◆ **Work item**: Leave the images aside and repeat the whole listing exactly.
Provided data START
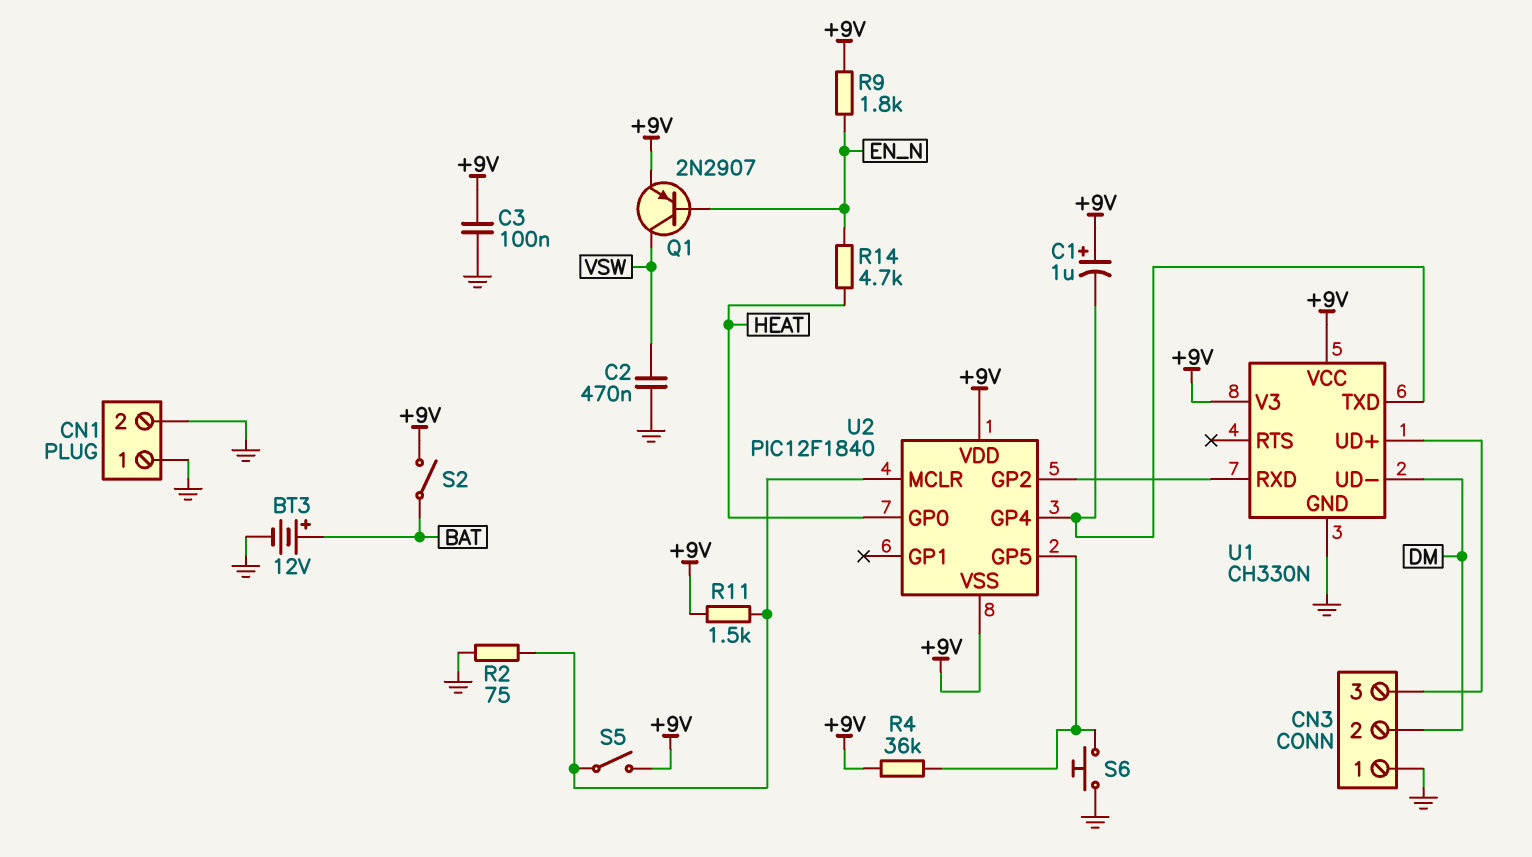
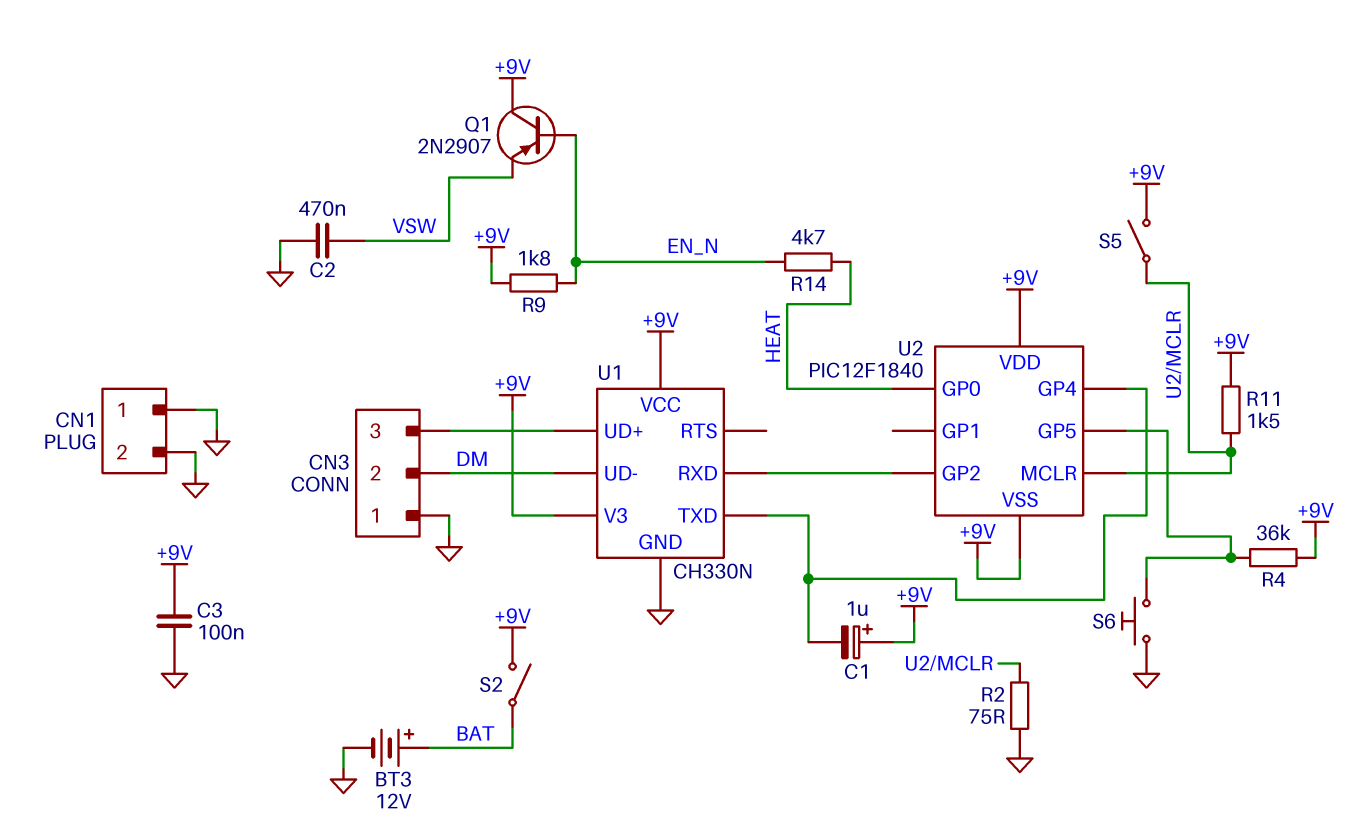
Q1: PNP 2N2907 (B EN_N, C VSW, E +9V) -> PNP 2N2907 (B EN_N, C +9V, E VSW)

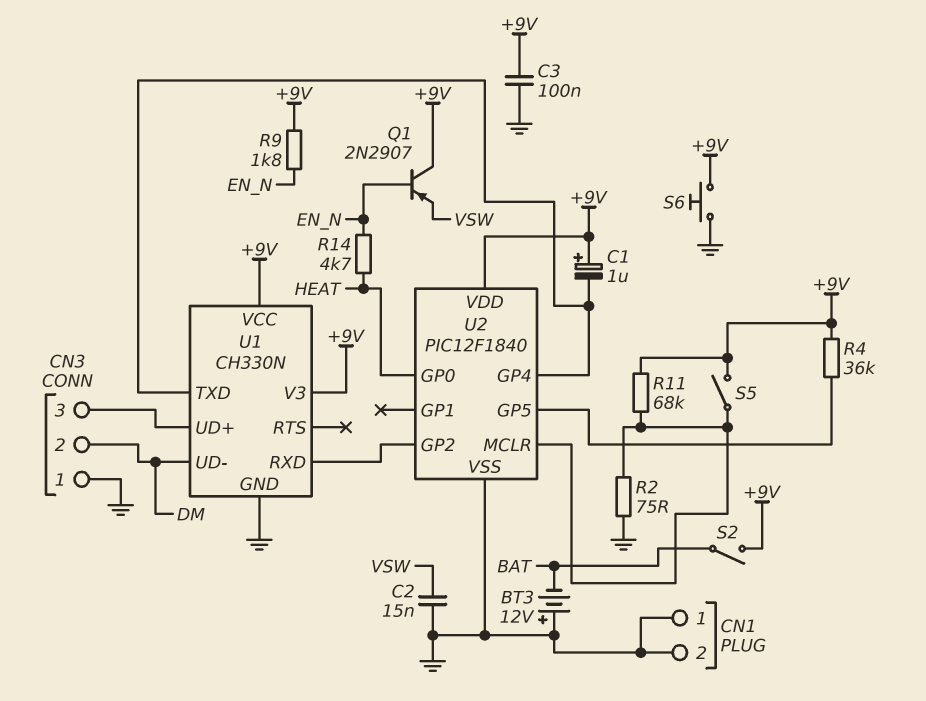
BT3: 12V (plus BAT, minus GND) -> 12V (plus GND, minus BAT)
C2: 470nF (GND, VSW) -> 15nF (GND, VSW)
R11: 1.5k (+9V, U2/MCLR) -> 68k (+9V, U2/MCLR)
S6: button (GND, U2/GP5) -> button (+9V, GND)
U2 pin VSS: +9V -> GND

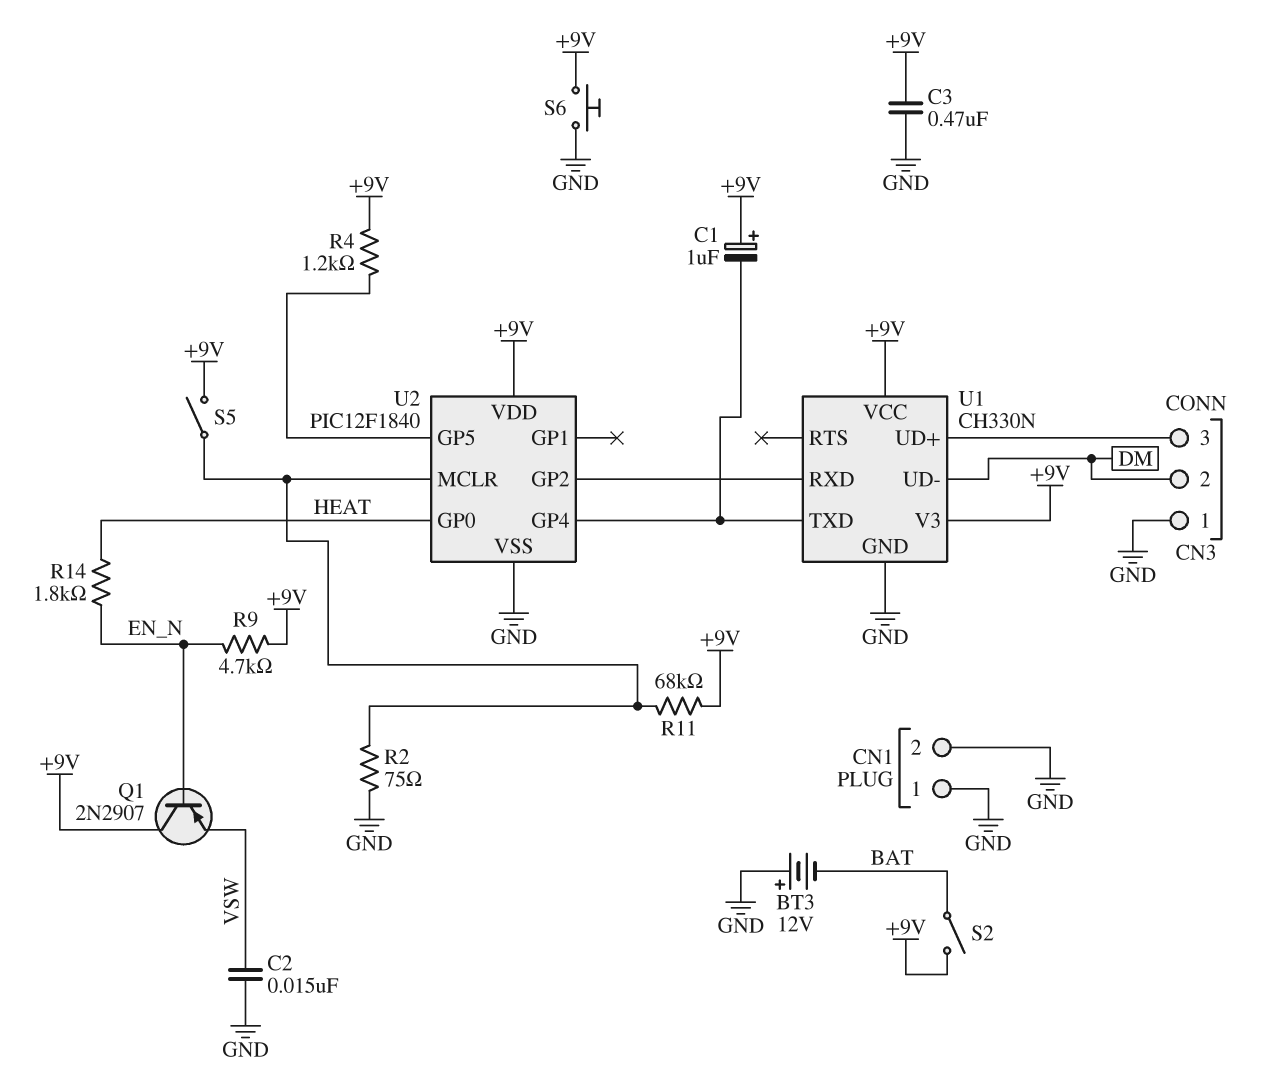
C3: 100nF (+9V, GND) -> 470nF (+9V, GND)
R4: 36k (+9V, U2/GP5) -> 1.2k (+9V, U2/GP5)
R9: 1.8k (+9V, EN_N) -> 4.7k (+9V, EN_N)
R14: 4.7k (EN_N, HEAT) -> 1.8k (EN_N, HEAT)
Provided data END
◆ **Output of the task**:
Q1: PNP 2N2907 (B EN_N, C VSW, E +9V) -> PNP 2N2907 (B EN_N, C +9V, E VSW)

BT3: 12V (plus BAT, minus GND) -> 12V (plus GND, minus BAT)
C2: 470nF (GND, VSW) -> 15nF (GND, VSW)
R11: 1.5k (+9V, U2/MCLR) -> 68k (+9V, U2/MCLR)
S6: button (GND, U2/GP5) -> button (+9V, GND)
U2 pin VSS: +9V -> GND

C3: 100nF (+9V, GND) -> 470nF (+9V, GND)
R4: 36k (+9V, U2/GP5) -> 1.2k (+9V, U2/GP5)
R9: 1.8k (+9V, EN_N) -> 4.7k (+9V, EN_N)
R14: 4.7k (EN_N, HEAT) -> 1.8k (EN_N, HEAT)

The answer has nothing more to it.